─── Information supplied

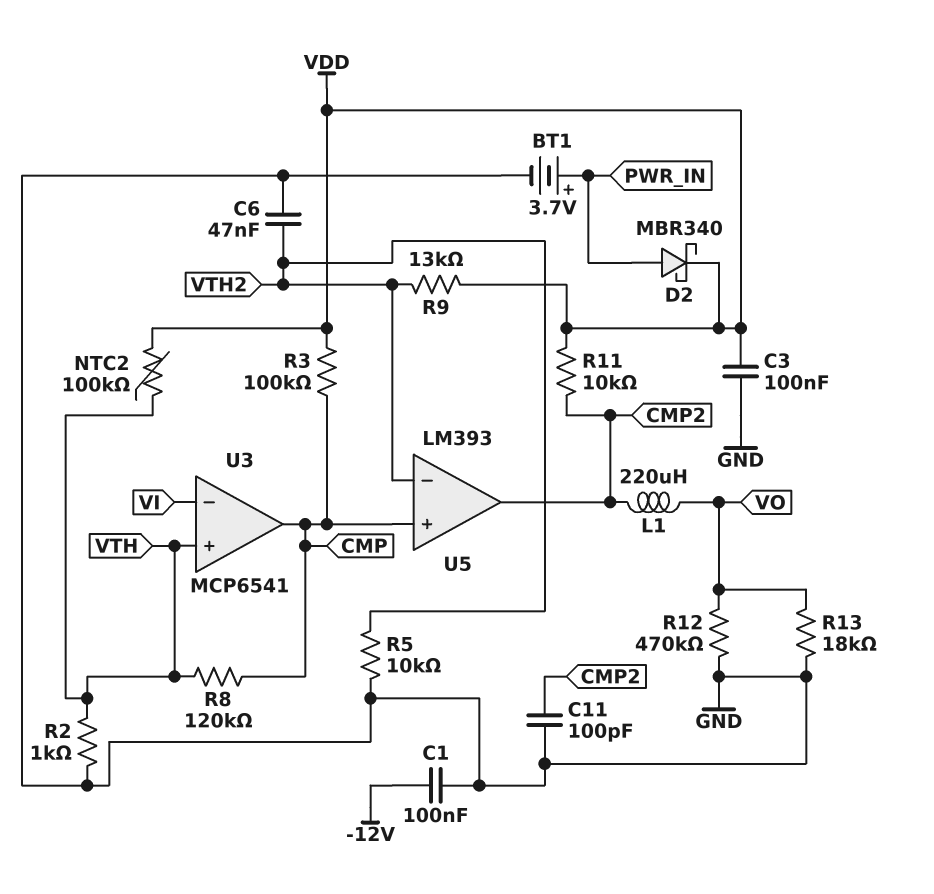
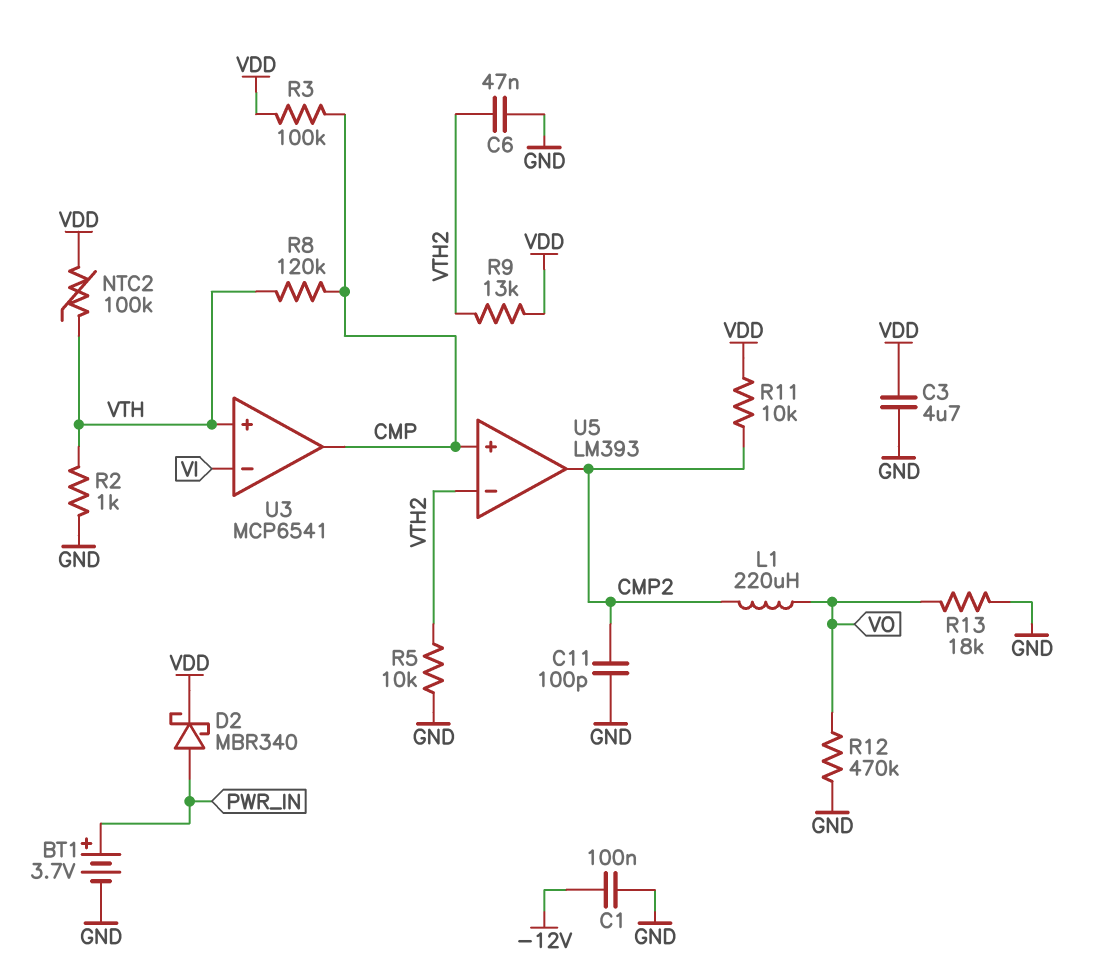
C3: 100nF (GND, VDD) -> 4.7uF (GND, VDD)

──────
─── Information supplied

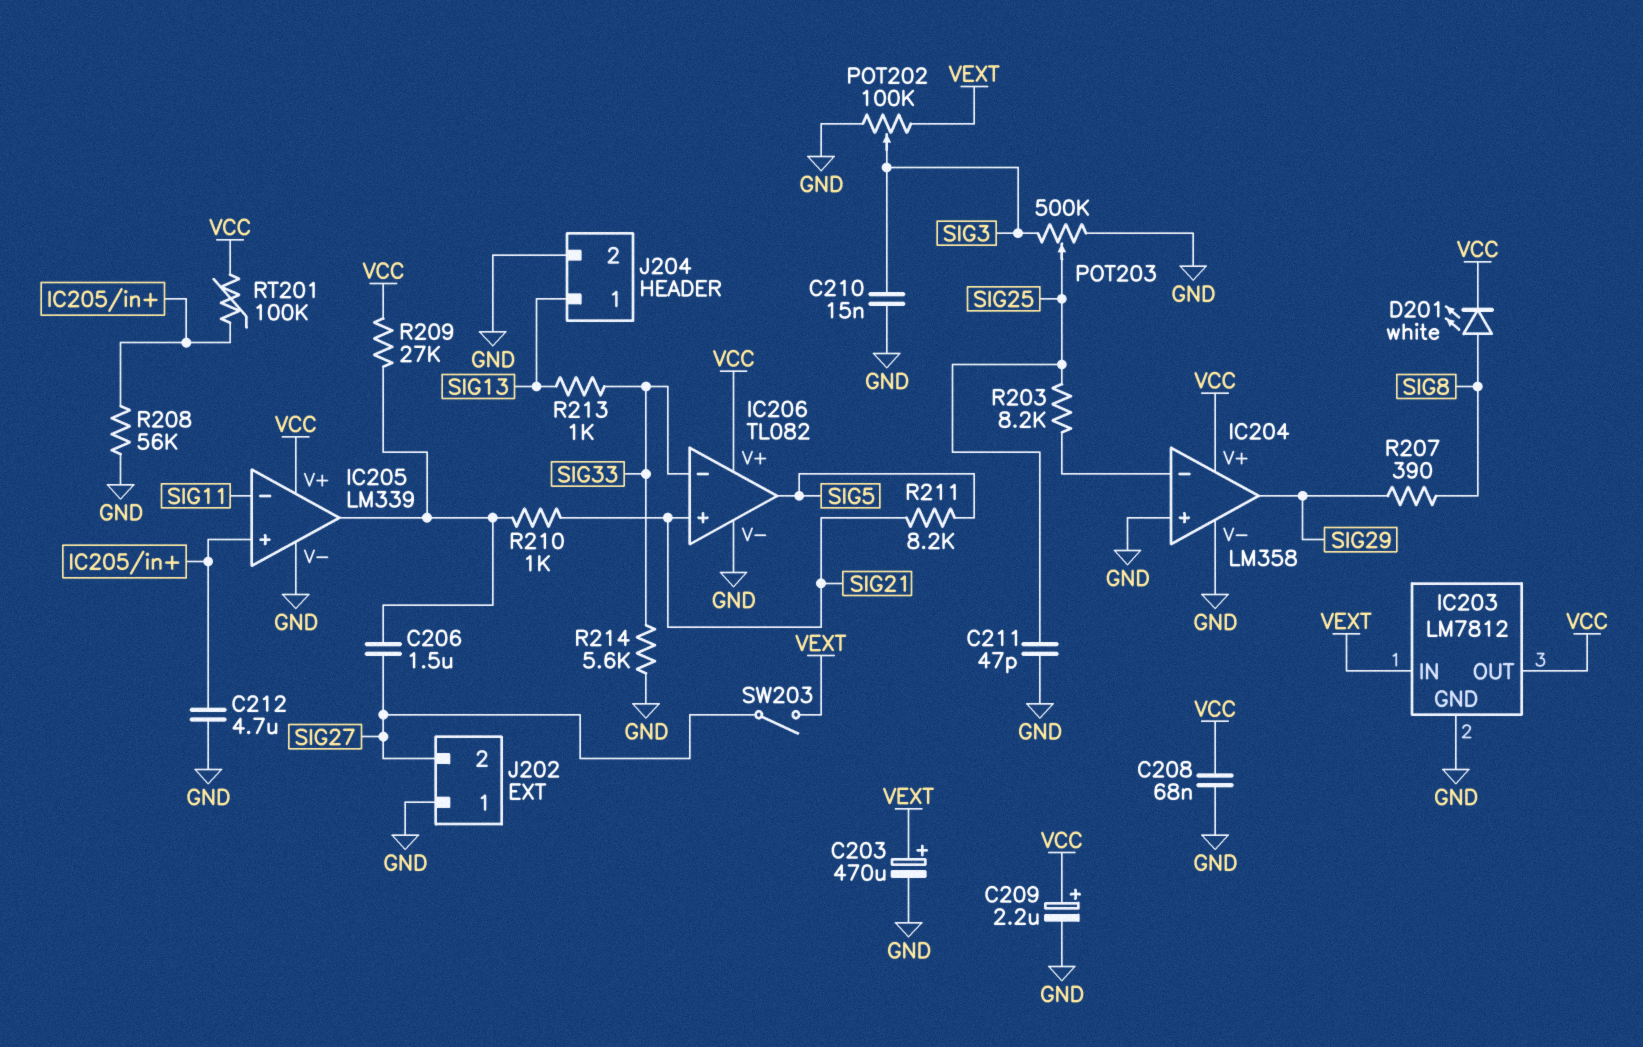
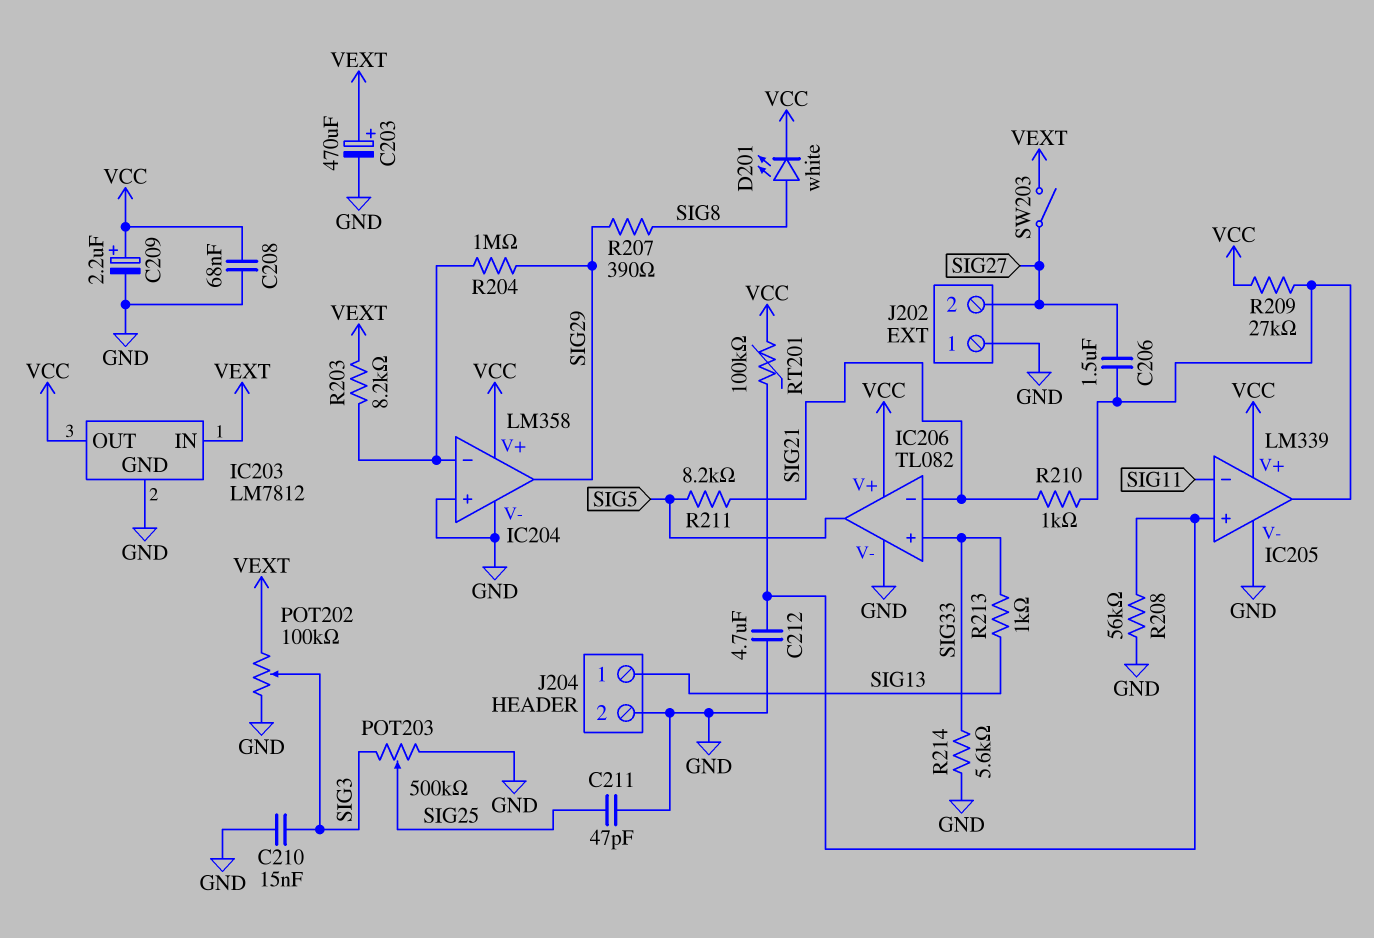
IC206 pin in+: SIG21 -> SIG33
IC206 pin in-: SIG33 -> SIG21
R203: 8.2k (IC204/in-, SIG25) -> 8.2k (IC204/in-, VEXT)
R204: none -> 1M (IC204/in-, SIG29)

──────

**What this task involves:** In the listing above, find the line with "IC206 pin in+: SIG21 -> SIG33" and the line with "R204: none -> 1M (IC204/in-, SIG29)". Output those two lines and every line between them, exactly as written.

**The completed task:**
IC206 pin in+: SIG21 -> SIG33
IC206 pin in-: SIG33 -> SIG21
R203: 8.2k (IC204/in-, SIG25) -> 8.2k (IC204/in-, VEXT)
R204: none -> 1M (IC204/in-, SIG29)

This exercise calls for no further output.